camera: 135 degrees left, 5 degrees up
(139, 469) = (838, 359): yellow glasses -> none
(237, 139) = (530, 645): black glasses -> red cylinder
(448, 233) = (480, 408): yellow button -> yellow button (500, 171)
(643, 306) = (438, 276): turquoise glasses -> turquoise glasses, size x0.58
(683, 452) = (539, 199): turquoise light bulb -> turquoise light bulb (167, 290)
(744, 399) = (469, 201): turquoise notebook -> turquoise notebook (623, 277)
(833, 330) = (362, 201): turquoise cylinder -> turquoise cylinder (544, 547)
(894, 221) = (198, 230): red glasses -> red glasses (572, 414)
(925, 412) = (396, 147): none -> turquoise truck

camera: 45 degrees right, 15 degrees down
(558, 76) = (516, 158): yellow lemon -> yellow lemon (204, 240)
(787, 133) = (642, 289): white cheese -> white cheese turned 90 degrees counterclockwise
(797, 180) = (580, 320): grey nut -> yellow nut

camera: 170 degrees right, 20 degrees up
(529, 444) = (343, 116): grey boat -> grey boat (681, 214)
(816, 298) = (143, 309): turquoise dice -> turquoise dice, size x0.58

==

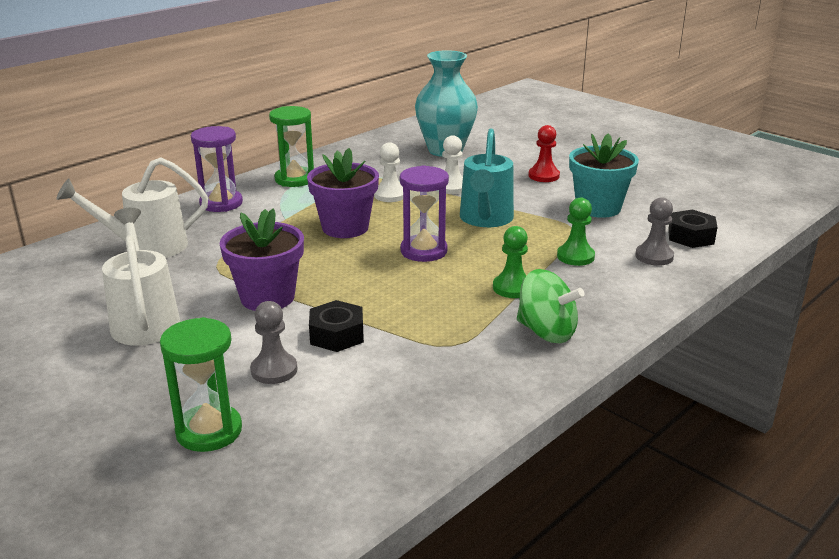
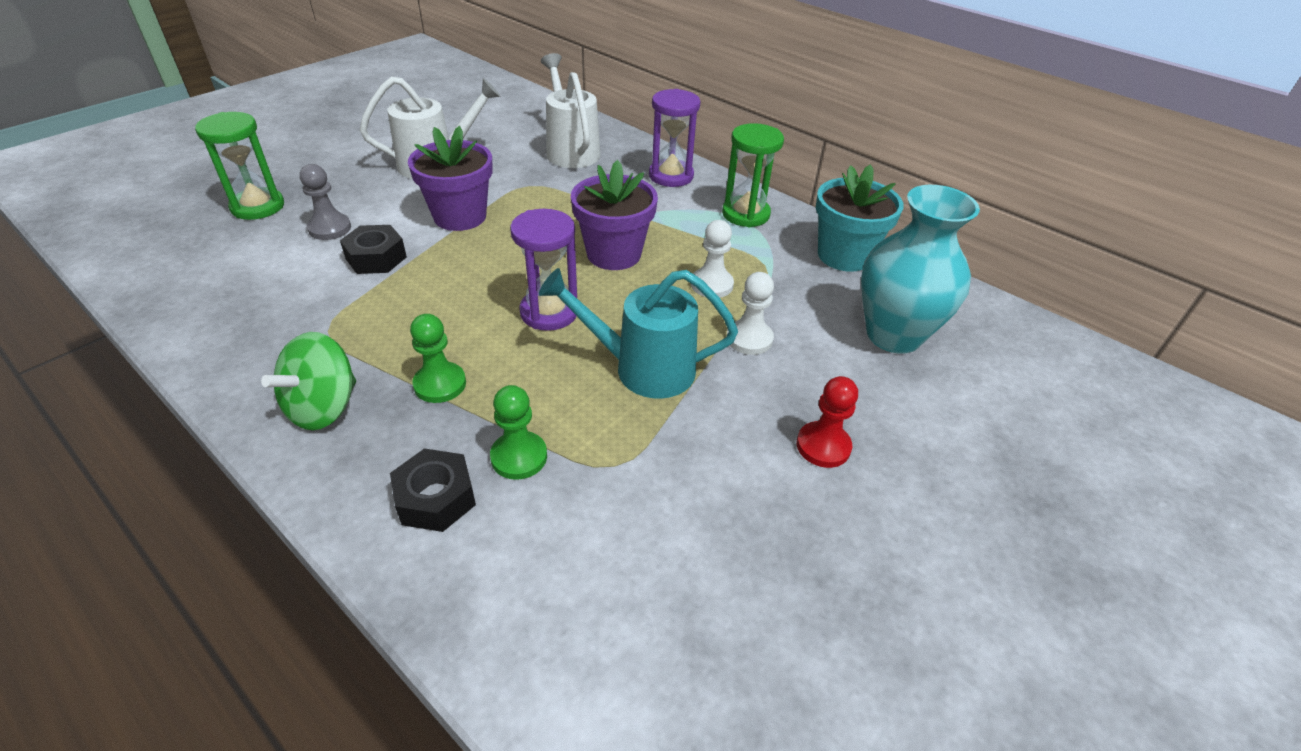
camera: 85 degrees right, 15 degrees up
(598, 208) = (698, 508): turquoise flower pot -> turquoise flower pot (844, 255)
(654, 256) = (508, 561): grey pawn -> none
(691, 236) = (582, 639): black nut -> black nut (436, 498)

==

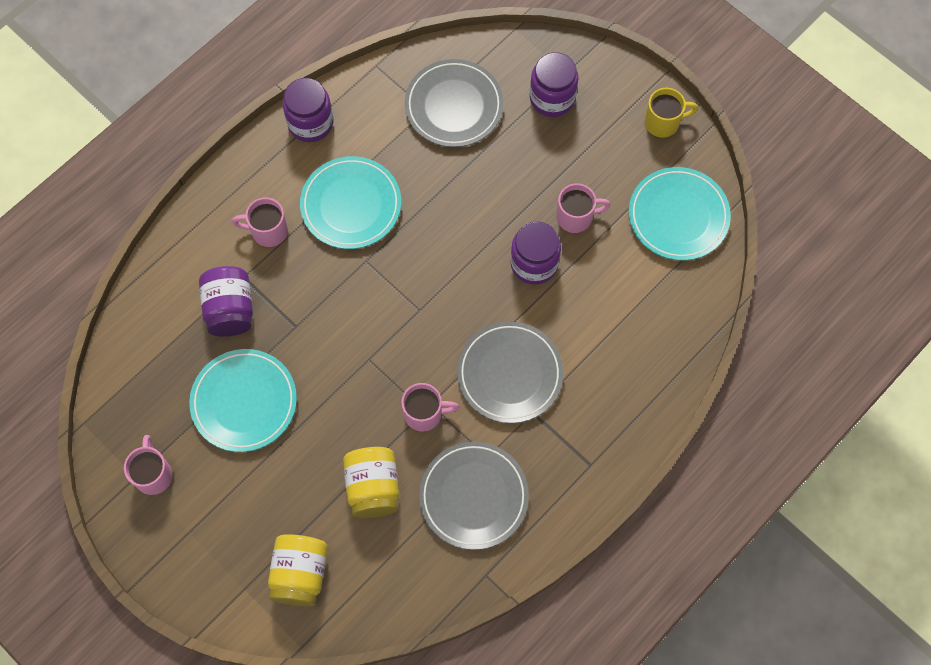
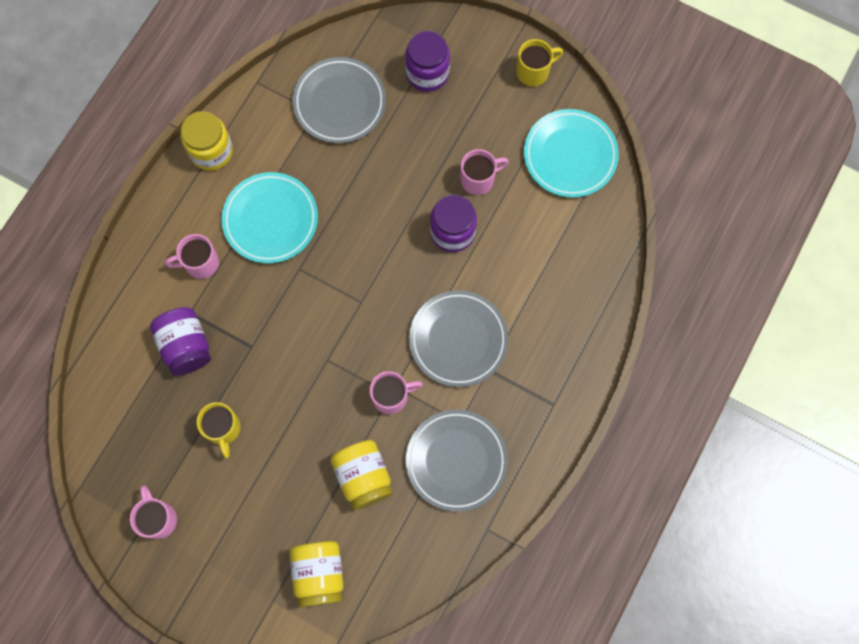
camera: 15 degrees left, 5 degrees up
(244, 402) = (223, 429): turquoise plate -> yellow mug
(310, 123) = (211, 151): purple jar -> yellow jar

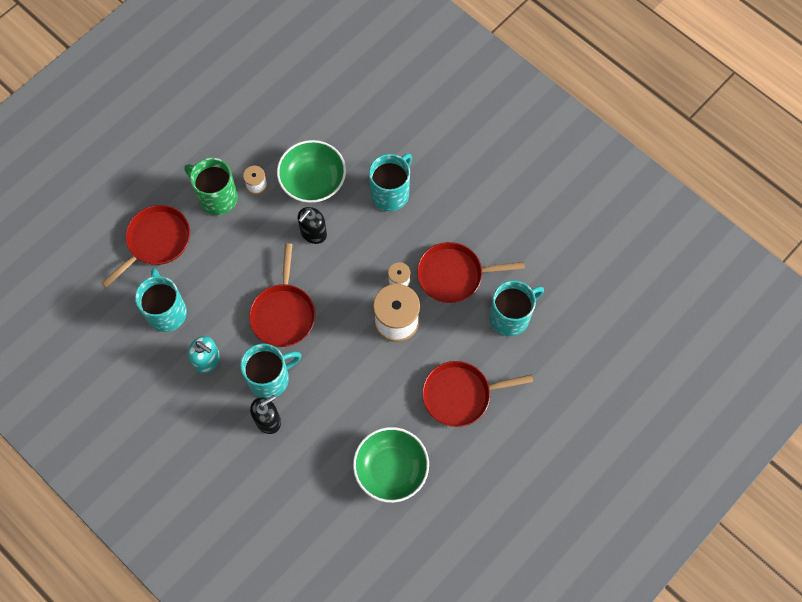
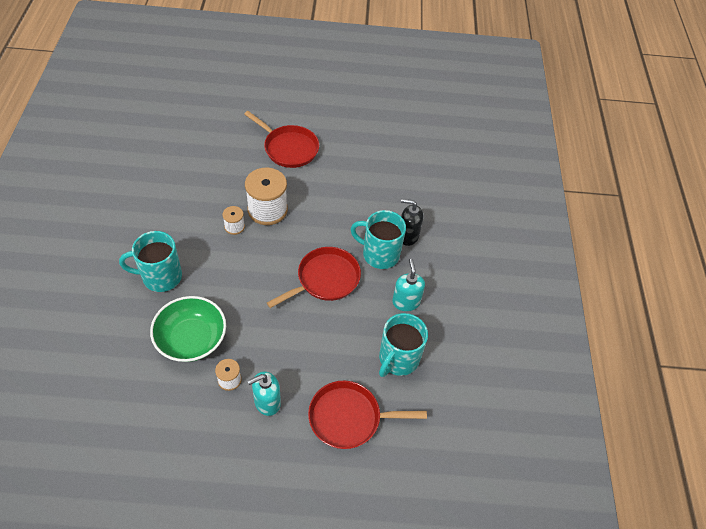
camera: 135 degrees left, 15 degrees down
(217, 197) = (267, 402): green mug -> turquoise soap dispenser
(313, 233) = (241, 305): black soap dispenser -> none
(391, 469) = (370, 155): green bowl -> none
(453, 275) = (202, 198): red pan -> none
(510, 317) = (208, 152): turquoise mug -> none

▶ [WORK TASK] Wherever the string "glasses" shows up in the material, copy the line that holds it.

▶ [THE ANSWER]
(139, 469) = (838, 359): yellow glasses -> none
(237, 139) = (530, 645): black glasses -> red cylinder
(643, 306) = (438, 276): turquoise glasses -> turquoise glasses, size x0.58
(894, 221) = (198, 230): red glasses -> red glasses (572, 414)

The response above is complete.